=== SUPPLIED INFORMATION ===
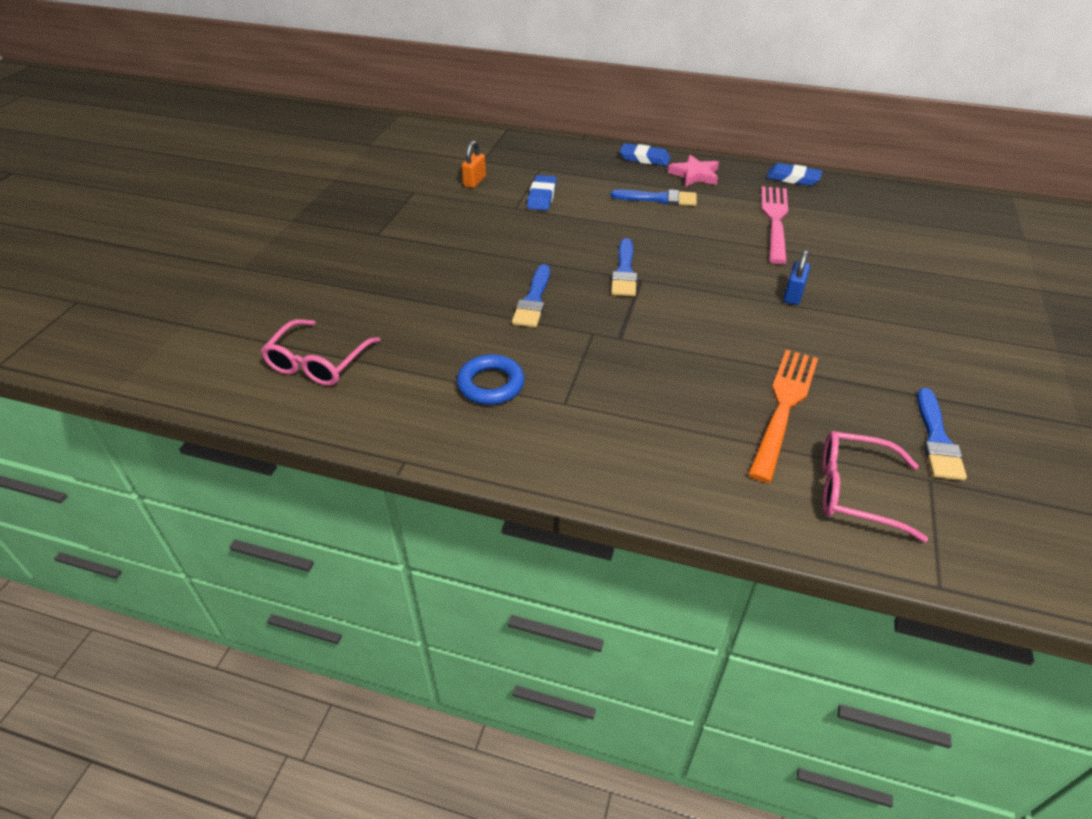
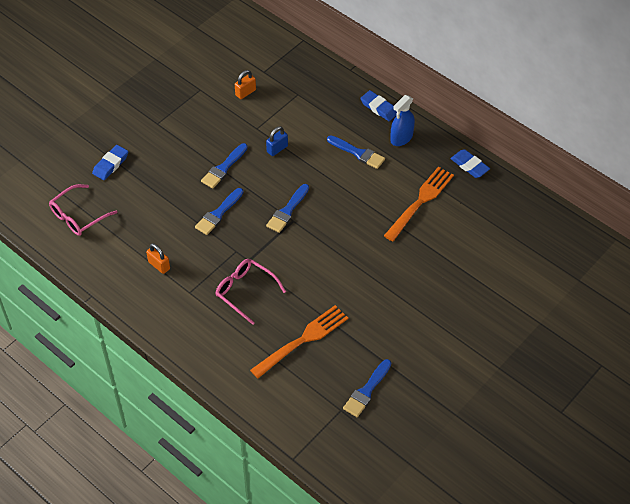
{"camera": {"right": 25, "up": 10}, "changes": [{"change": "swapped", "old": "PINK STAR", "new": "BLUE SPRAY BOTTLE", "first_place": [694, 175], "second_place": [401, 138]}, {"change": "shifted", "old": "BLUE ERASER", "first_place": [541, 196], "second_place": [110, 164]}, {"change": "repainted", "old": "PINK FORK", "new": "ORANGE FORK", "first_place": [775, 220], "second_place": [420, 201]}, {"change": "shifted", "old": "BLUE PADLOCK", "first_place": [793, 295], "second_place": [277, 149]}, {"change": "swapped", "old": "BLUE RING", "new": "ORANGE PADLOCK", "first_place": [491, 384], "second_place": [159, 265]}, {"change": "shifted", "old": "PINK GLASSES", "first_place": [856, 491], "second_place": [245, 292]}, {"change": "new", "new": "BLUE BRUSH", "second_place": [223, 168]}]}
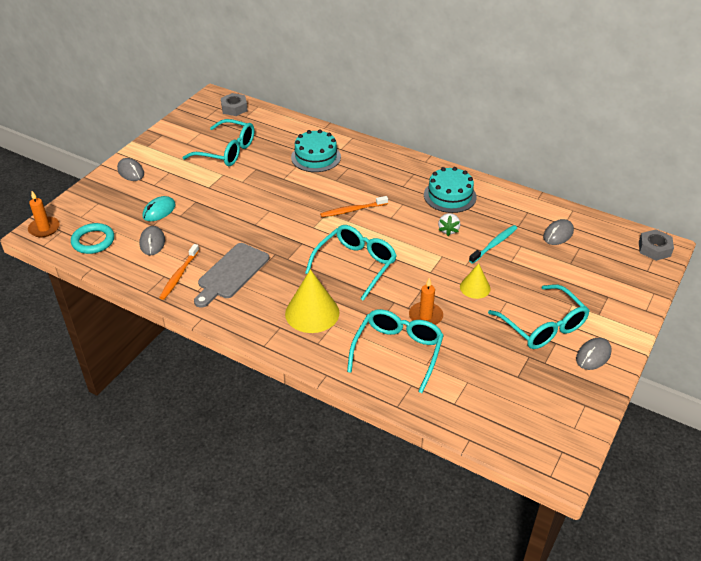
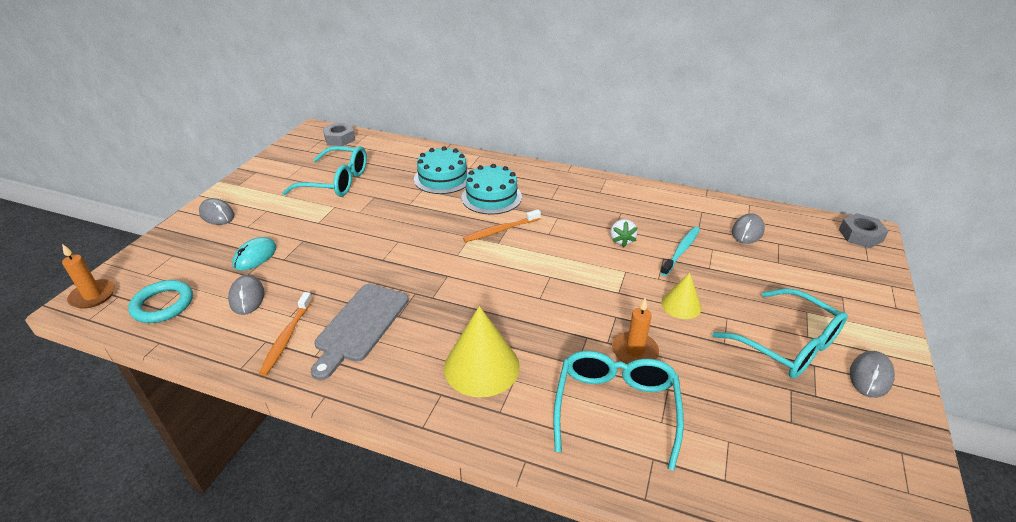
{"camera": {"right": -10, "up": -5}, "changes": [{"change": "shifted", "old": "TURQUOISE CAKE", "first_place": [450, 196], "second_place": [491, 197]}, {"change": "gone", "old": "TURQUOISE GLASSES", "first_place": [356, 265]}]}
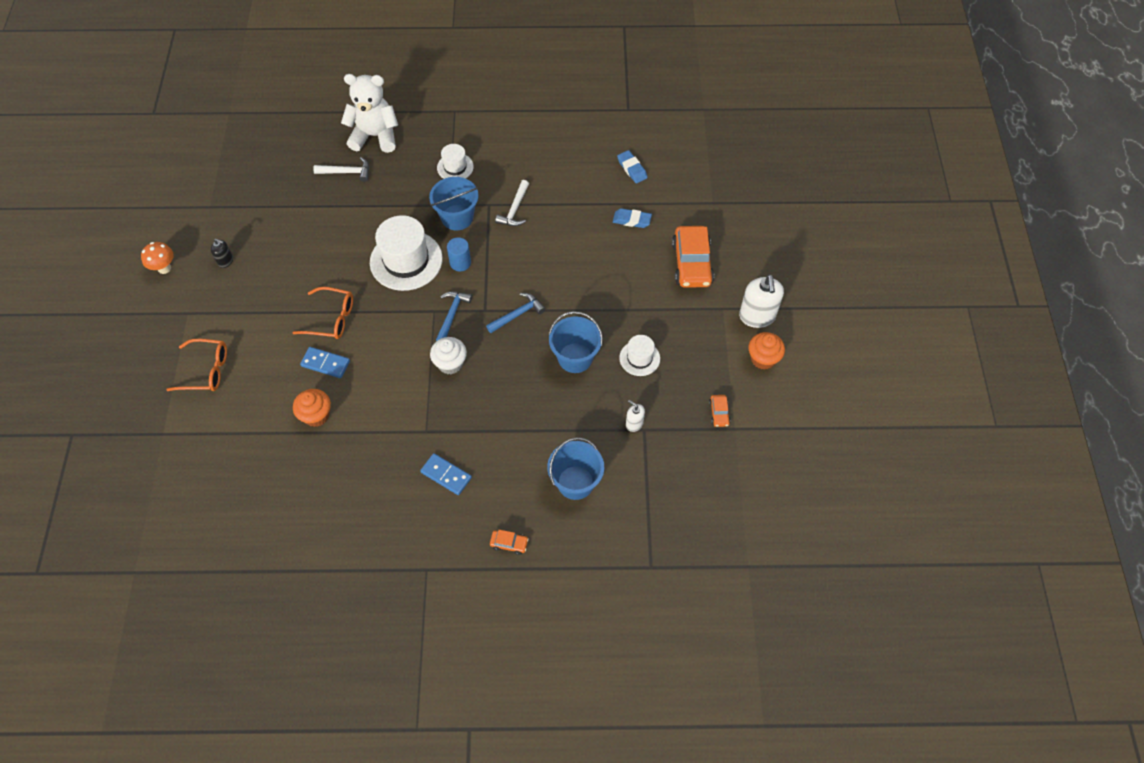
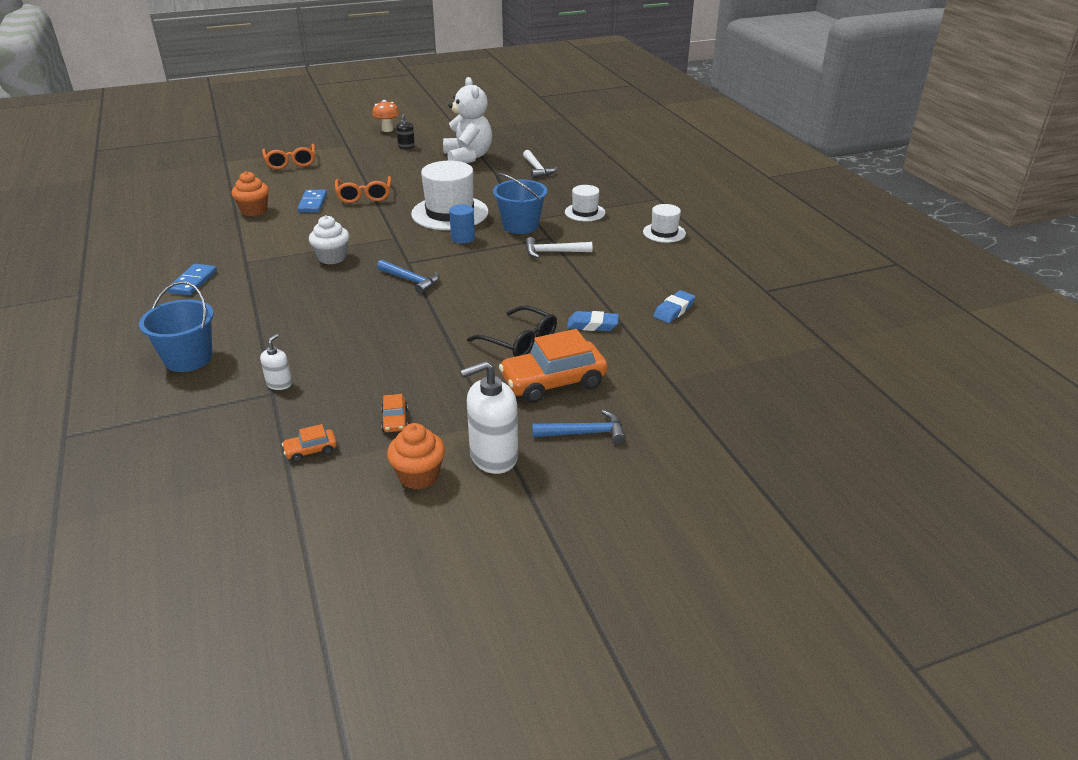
{"camera": {"right": 70, "up": -25}, "changes": [{"change": "shifted", "old": "WHITE TEDDY BEAR", "first_place": [375, 136], "second_place": [468, 157]}, {"change": "rotated", "old": "BLUE ERASER", "first_place": [632, 220], "second_place": [592, 325], "degrees": -75}, {"change": "shifted", "old": "BLUE HAMMER", "first_place": [452, 315], "second_place": [584, 433]}, {"change": "gone", "old": "BLUE BUCKET", "first_place": [575, 358]}, {"change": "shifted", "old": "WHITE HAT", "first_place": [639, 358], "second_place": [664, 233]}, {"change": "shifted", "old": "ORANGE CAR", "first_place": [509, 543], "second_place": [395, 420]}, {"change": "new", "new": "BLACK GLASSES", "second_place": [519, 341]}]}
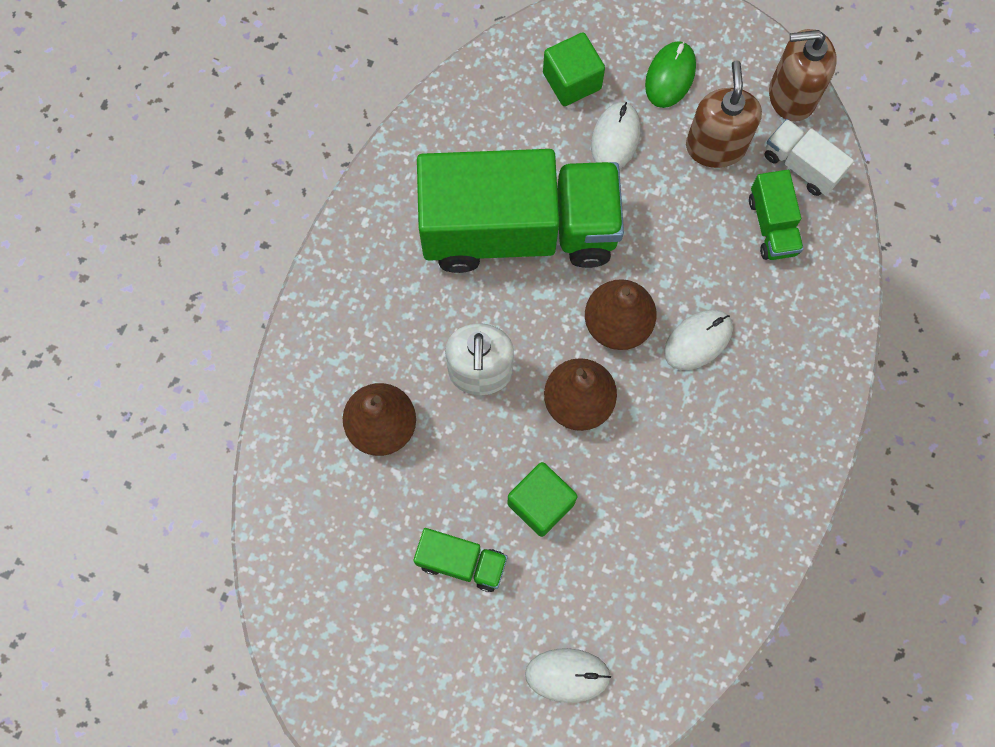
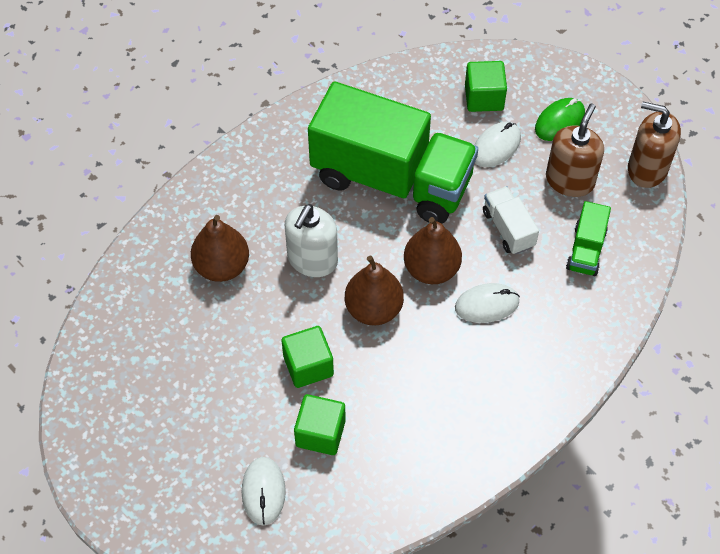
{"camera": {"right": 25, "up": -15}, "changes": [{"change": "shifted", "old": "WHITE TRUCK", "first_place": [801, 166], "second_place": [508, 229]}, {"change": "gone", "old": "GREEN TRUCK", "first_place": [461, 562]}, {"change": "rotated", "old": "WHITE MOUSE", "first_place": [567, 675], "second_place": [263, 492], "degrees": 60}, {"change": "new", "new": "GREEN CUBE", "second_place": [320, 433]}]}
===
> _ABOUT THIS TASK_
From the first line to the last, repeat the listing exactly and skip its images.

> _SOLUTION BELOW_
{"camera": {"right": 25, "up": 10}, "changes": [{"change": "swapped", "old": "PINK STAR", "new": "BLUE SPRAY BOTTLE", "first_place": [694, 175], "second_place": [401, 138]}, {"change": "shifted", "old": "BLUE ERASER", "first_place": [541, 196], "second_place": [110, 164]}, {"change": "repainted", "old": "PINK FORK", "new": "ORANGE FORK", "first_place": [775, 220], "second_place": [420, 201]}, {"change": "shifted", "old": "BLUE PADLOCK", "first_place": [793, 295], "second_place": [277, 149]}, {"change": "swapped", "old": "BLUE RING", "new": "ORANGE PADLOCK", "first_place": [491, 384], "second_place": [159, 265]}, {"change": "shifted", "old": "PINK GLASSES", "first_place": [856, 491], "second_place": [245, 292]}, {"change": "new", "new": "BLUE BRUSH", "second_place": [223, 168]}]}
{"camera": {"right": -10, "up": -5}, "changes": [{"change": "shifted", "old": "TURQUOISE CAKE", "first_place": [450, 196], "second_place": [491, 197]}, {"change": "gone", "old": "TURQUOISE GLASSES", "first_place": [356, 265]}]}
{"camera": {"right": 70, "up": -25}, "changes": [{"change": "shifted", "old": "WHITE TEDDY BEAR", "first_place": [375, 136], "second_place": [468, 157]}, {"change": "rotated", "old": "BLUE ERASER", "first_place": [632, 220], "second_place": [592, 325], "degrees": -75}, {"change": "shifted", "old": "BLUE HAMMER", "first_place": [452, 315], "second_place": [584, 433]}, {"change": "gone", "old": "BLUE BUCKET", "first_place": [575, 358]}, {"change": "shifted", "old": "WHITE HAT", "first_place": [639, 358], "second_place": [664, 233]}, {"change": "shifted", "old": "ORANGE CAR", "first_place": [509, 543], "second_place": [395, 420]}, {"change": "new", "new": "BLACK GLASSES", "second_place": [519, 341]}]}
{"camera": {"right": 25, "up": -15}, "changes": [{"change": "shifted", "old": "WHITE TRUCK", "first_place": [801, 166], "second_place": [508, 229]}, {"change": "gone", "old": "GREEN TRUCK", "first_place": [461, 562]}, {"change": "rotated", "old": "WHITE MOUSE", "first_place": [567, 675], "second_place": [263, 492], "degrees": 60}, {"change": "new", "new": "GREEN CUBE", "second_place": [320, 433]}]}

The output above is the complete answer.